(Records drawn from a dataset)
--------

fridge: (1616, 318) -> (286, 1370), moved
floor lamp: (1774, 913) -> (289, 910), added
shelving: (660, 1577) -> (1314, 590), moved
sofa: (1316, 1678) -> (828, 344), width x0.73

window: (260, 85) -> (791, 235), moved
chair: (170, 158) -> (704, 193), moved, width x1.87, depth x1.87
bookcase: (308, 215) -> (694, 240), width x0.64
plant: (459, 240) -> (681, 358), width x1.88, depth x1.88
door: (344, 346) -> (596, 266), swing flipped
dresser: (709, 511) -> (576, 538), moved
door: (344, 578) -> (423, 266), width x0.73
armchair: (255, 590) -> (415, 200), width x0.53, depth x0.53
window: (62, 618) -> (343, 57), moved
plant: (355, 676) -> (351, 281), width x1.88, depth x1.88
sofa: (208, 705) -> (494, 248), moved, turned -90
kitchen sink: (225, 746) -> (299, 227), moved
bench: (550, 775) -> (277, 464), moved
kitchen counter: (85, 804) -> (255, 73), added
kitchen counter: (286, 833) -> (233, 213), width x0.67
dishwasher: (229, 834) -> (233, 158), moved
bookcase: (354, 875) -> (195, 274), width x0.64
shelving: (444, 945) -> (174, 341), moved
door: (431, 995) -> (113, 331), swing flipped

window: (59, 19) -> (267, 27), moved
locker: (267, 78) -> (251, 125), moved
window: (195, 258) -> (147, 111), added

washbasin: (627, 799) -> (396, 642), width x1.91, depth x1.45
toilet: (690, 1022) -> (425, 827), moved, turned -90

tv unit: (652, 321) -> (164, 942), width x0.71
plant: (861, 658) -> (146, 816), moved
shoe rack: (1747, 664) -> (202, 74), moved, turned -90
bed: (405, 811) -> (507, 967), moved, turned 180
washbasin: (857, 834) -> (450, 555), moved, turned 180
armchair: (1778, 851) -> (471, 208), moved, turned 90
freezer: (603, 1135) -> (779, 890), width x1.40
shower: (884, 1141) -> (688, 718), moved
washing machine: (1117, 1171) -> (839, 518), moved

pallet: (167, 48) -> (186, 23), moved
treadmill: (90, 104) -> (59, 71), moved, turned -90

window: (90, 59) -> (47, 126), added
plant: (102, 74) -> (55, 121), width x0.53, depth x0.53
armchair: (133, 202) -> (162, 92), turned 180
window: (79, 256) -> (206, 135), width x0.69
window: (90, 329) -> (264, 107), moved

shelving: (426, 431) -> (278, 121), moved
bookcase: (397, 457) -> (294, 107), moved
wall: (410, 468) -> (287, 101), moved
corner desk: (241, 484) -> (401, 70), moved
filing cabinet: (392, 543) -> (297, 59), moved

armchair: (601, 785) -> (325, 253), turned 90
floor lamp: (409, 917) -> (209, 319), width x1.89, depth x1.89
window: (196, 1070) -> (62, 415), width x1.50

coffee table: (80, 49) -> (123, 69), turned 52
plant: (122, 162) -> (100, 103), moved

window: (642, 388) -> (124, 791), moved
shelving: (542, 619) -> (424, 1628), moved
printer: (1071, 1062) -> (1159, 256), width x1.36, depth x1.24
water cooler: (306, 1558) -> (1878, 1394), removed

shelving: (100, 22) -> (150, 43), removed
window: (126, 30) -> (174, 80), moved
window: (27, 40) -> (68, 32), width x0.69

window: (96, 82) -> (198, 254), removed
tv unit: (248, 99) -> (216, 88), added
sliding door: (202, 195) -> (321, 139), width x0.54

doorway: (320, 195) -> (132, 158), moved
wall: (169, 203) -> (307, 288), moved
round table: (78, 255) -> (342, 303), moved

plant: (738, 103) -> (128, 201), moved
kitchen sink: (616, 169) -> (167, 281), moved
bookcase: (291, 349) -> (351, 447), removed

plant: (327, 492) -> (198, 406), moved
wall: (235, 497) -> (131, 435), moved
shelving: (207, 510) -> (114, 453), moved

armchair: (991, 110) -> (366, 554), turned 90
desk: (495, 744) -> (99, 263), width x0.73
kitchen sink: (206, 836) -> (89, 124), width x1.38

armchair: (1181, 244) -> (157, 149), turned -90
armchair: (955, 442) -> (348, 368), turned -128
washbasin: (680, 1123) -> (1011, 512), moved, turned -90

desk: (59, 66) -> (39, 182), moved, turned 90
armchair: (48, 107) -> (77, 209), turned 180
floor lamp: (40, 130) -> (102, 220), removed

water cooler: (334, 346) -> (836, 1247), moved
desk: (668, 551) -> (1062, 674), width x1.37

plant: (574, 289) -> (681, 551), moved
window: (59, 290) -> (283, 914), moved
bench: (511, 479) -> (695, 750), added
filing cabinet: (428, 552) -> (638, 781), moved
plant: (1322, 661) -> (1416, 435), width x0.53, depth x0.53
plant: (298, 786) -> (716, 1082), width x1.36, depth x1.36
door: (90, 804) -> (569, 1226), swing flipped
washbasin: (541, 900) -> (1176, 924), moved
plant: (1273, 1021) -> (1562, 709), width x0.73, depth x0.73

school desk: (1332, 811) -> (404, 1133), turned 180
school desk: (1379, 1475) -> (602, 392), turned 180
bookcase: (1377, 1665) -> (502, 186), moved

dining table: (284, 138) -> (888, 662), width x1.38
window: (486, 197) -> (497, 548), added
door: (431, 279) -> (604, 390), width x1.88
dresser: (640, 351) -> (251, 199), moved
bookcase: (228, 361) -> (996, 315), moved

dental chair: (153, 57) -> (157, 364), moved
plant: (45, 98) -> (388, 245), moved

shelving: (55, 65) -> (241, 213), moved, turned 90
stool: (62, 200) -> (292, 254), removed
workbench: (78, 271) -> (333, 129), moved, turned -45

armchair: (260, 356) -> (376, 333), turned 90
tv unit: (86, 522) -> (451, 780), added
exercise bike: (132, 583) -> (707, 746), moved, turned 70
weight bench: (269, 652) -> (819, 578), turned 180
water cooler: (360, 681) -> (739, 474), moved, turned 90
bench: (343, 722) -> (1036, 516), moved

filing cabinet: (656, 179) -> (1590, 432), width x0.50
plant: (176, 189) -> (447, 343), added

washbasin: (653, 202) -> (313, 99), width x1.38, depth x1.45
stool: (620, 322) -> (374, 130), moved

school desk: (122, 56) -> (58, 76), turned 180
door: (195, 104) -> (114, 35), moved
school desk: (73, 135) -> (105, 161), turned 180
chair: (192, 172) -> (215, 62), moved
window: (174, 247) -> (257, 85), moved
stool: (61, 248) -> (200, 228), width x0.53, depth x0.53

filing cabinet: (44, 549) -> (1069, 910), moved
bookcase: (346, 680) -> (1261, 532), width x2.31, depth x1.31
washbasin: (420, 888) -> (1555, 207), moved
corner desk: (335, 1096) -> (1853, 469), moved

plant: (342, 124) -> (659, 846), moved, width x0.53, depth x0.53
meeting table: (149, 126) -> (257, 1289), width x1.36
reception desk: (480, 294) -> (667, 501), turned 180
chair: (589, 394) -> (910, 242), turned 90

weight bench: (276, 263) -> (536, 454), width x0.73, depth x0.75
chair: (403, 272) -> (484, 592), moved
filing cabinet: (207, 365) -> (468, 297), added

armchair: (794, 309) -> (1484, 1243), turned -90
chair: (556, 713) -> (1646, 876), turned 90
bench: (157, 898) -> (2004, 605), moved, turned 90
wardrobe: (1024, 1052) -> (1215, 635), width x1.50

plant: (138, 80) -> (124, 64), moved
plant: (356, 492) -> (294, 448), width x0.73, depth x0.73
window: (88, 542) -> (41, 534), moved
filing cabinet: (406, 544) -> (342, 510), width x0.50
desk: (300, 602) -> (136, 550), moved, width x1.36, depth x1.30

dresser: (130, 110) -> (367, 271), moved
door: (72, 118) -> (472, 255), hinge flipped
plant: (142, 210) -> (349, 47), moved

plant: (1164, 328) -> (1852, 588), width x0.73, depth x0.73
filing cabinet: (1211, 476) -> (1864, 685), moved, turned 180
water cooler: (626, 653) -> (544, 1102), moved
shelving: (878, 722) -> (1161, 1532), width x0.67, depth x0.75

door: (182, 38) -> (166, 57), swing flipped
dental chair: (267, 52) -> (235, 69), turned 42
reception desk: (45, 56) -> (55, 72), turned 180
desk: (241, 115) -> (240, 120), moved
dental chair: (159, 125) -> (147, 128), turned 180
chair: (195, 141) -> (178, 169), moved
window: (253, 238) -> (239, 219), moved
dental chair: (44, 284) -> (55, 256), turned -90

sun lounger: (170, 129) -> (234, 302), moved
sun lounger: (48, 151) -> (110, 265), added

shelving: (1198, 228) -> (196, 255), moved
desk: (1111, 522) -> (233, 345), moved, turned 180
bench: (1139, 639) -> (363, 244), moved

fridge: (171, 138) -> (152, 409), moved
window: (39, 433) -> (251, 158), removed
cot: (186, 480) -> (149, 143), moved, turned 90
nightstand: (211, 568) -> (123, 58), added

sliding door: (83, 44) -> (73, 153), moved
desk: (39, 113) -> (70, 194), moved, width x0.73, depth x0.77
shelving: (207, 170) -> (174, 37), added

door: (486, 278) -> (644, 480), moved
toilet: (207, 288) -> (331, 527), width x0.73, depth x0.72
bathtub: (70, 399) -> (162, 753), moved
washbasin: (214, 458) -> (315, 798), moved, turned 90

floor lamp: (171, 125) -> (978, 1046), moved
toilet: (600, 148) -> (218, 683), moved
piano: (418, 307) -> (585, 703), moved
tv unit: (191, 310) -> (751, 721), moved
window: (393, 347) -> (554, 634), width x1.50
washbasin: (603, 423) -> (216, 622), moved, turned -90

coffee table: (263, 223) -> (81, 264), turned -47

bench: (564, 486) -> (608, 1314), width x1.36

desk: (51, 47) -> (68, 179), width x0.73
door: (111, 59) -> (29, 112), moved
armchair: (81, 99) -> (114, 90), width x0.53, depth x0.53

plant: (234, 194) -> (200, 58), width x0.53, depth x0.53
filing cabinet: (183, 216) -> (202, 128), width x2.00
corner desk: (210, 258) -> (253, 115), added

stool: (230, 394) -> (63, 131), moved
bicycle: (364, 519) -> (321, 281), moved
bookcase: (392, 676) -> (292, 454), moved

--------

* **What to do**: Tally the lines in the entries above that hold the word "unit". Reply with nothing but that count.

* **Response to the task**: 4